## What this task involves
Please set down only the lines that run from the one containing "orange rectangle: moved" to the end of the listing below, exactly as written.

## Dataset excerpts
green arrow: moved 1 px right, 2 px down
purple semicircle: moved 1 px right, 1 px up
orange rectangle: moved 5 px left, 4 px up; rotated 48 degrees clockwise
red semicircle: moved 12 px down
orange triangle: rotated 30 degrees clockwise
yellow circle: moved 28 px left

## Solution to this task
orange rectangle: moved 5 px left, 4 px up; rotated 48 degrees clockwise
red semicircle: moved 12 px down
orange triangle: rotated 30 degrees clockwise
yellow circle: moved 28 px left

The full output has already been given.